PROBLEM REQUIREMENTS: Drop the pictures, then repeat every record exactly as it stands.

__________

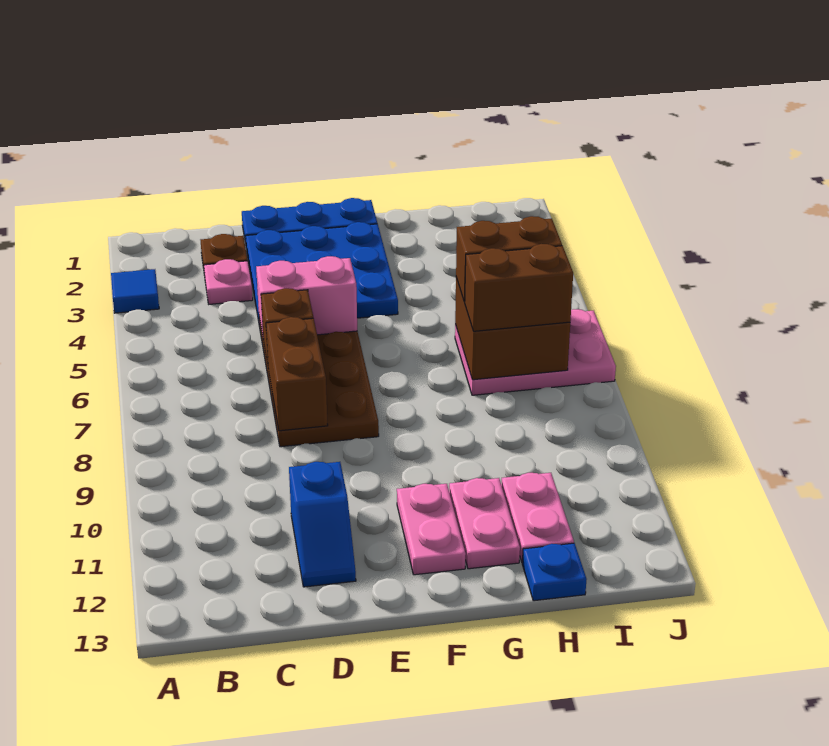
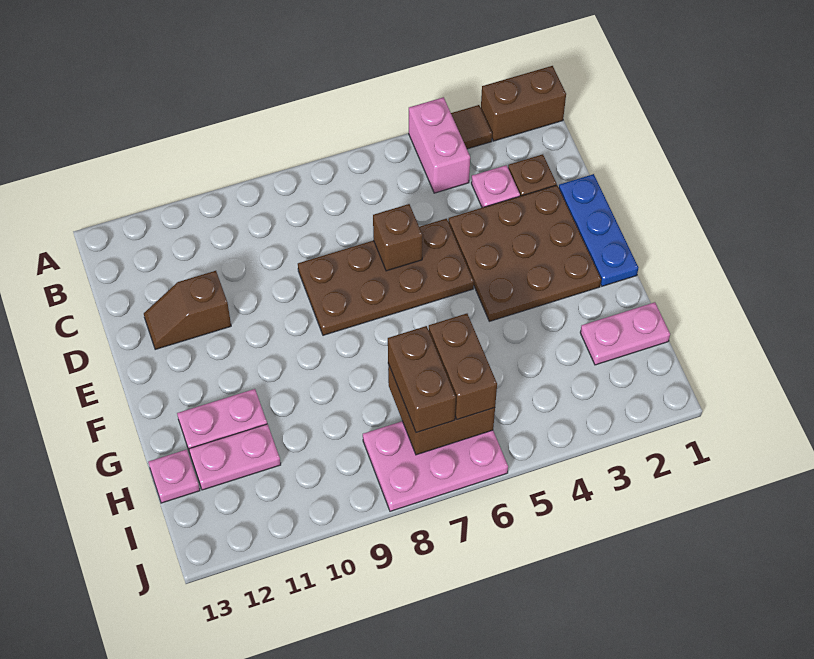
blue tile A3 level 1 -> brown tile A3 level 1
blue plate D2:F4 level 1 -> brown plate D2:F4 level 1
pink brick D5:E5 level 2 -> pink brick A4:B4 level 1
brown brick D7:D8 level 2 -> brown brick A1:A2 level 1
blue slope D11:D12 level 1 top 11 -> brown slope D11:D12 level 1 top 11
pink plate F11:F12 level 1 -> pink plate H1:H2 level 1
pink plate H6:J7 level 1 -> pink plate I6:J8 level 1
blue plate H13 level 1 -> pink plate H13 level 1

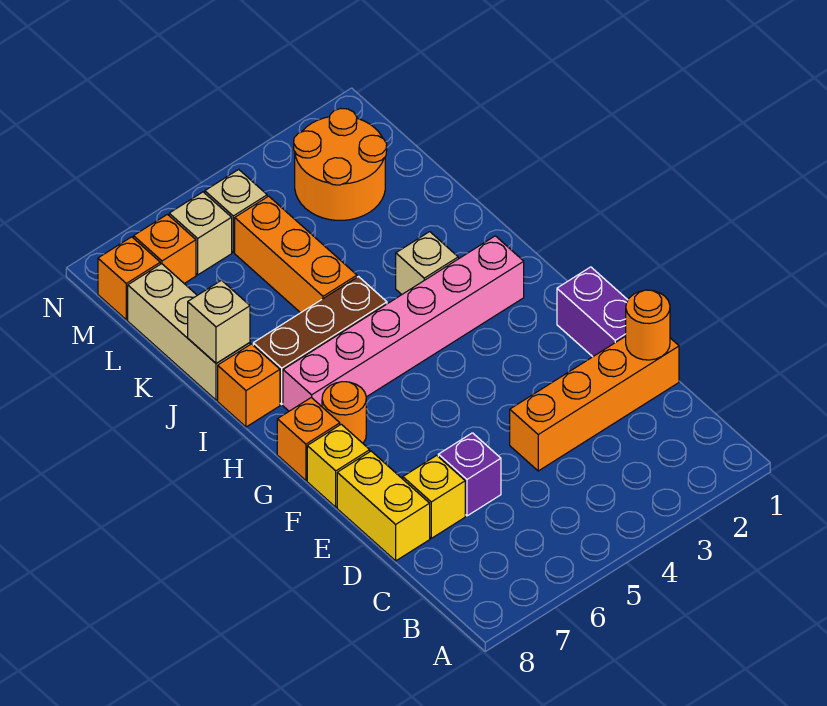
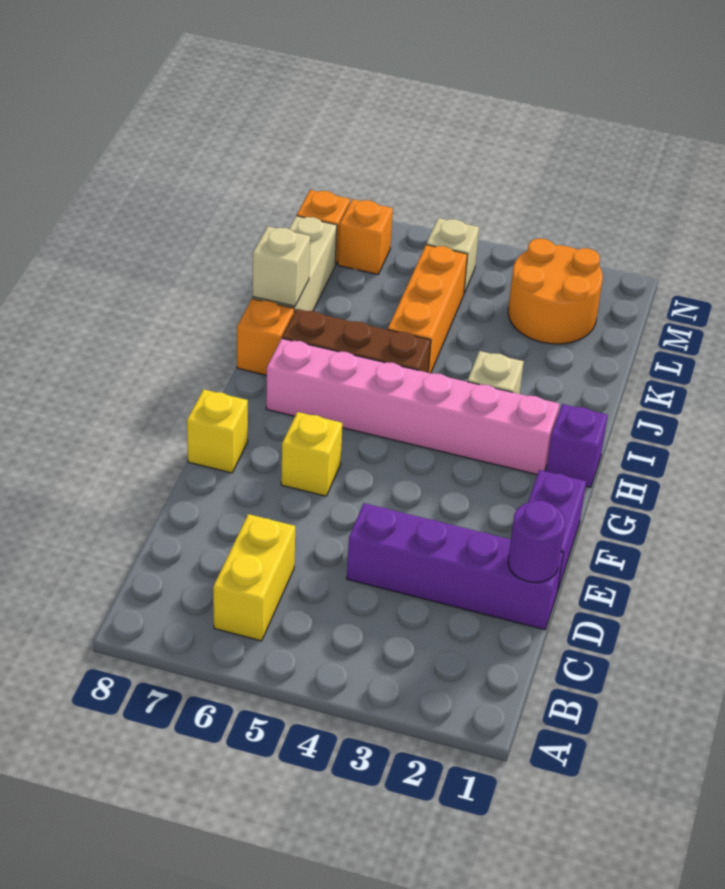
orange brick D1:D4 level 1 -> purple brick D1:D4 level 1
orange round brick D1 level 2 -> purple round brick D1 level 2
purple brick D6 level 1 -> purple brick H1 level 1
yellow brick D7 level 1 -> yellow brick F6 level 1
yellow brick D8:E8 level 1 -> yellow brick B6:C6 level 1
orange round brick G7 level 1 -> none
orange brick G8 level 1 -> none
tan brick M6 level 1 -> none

__________

YOUR RESPONSE:
blue tile A3 level 1 -> brown tile A3 level 1
blue plate D2:F4 level 1 -> brown plate D2:F4 level 1
pink brick D5:E5 level 2 -> pink brick A4:B4 level 1
brown brick D7:D8 level 2 -> brown brick A1:A2 level 1
blue slope D11:D12 level 1 top 11 -> brown slope D11:D12 level 1 top 11
pink plate F11:F12 level 1 -> pink plate H1:H2 level 1
pink plate H6:J7 level 1 -> pink plate I6:J8 level 1
blue plate H13 level 1 -> pink plate H13 level 1

orange brick D1:D4 level 1 -> purple brick D1:D4 level 1
orange round brick D1 level 2 -> purple round brick D1 level 2
purple brick D6 level 1 -> purple brick H1 level 1
yellow brick D7 level 1 -> yellow brick F6 level 1
yellow brick D8:E8 level 1 -> yellow brick B6:C6 level 1
orange round brick G7 level 1 -> none
orange brick G8 level 1 -> none
tan brick M6 level 1 -> none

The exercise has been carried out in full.